** Opening INFORMATION SUPPLIED block **
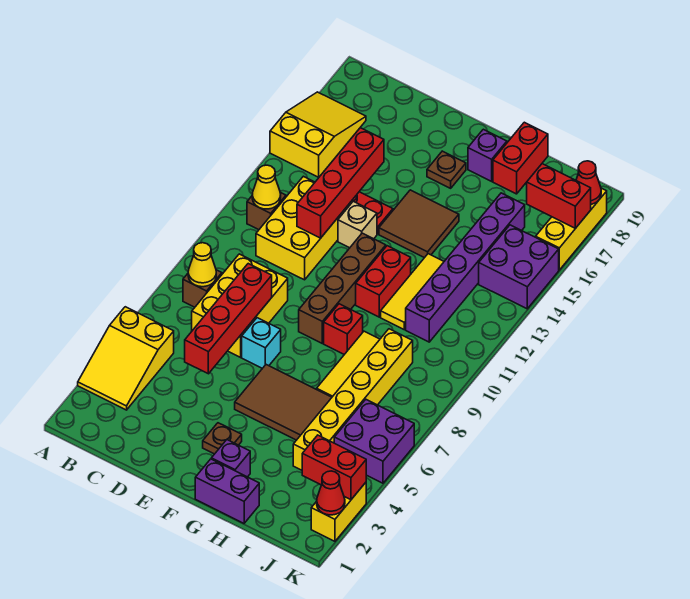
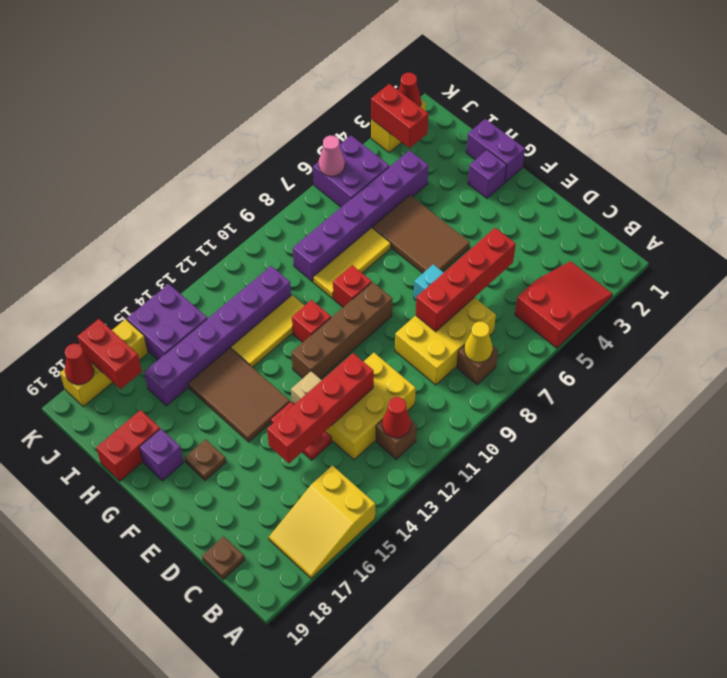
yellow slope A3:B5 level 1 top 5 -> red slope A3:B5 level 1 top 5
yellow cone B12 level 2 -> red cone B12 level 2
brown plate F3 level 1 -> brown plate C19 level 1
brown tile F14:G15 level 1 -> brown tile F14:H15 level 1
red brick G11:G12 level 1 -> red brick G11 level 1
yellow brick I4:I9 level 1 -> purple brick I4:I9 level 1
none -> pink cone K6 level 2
** Closing INFORMATION SUPPLIED block **
** Opening INFORMATION SUPPLIED block **
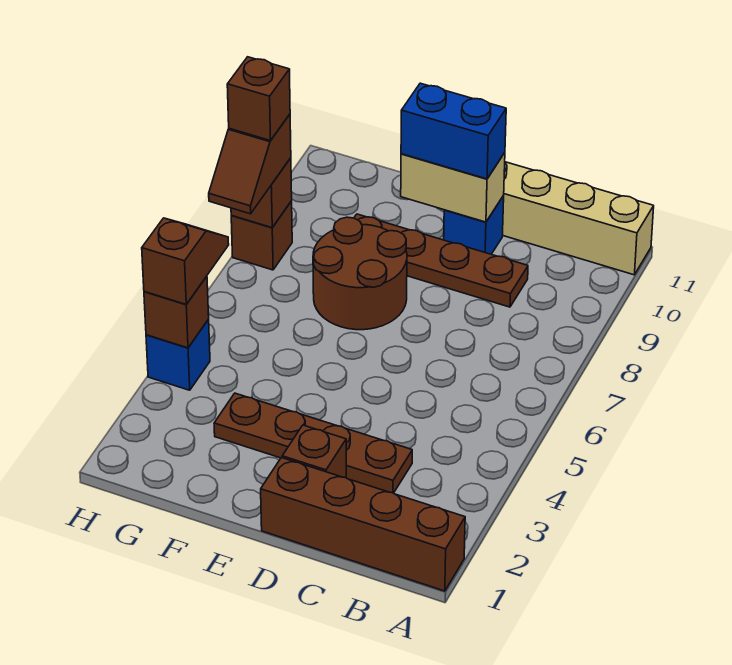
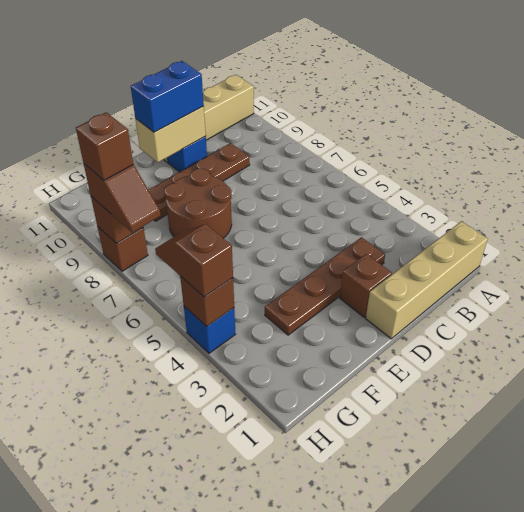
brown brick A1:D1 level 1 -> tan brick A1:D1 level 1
** Closing INFORMATION SUPPLIED block **
** Opening INFORMATION SUPPLIED block **
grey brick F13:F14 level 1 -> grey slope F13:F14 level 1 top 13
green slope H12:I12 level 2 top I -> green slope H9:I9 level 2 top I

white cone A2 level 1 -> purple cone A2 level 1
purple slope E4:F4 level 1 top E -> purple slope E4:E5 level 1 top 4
** Closing INFORMATION SUPPLIED block **
* _TASK INSTRUCTIONS_: An exact, complete copy of the lines above from the one with "yellow slope A3:B5" through the one with "none -> pink cone K6 level 2" is the whole answer.

* _WRITTEN ANSWER_:
yellow slope A3:B5 level 1 top 5 -> red slope A3:B5 level 1 top 5
yellow cone B12 level 2 -> red cone B12 level 2
brown plate F3 level 1 -> brown plate C19 level 1
brown tile F14:G15 level 1 -> brown tile F14:H15 level 1
red brick G11:G12 level 1 -> red brick G11 level 1
yellow brick I4:I9 level 1 -> purple brick I4:I9 level 1
none -> pink cone K6 level 2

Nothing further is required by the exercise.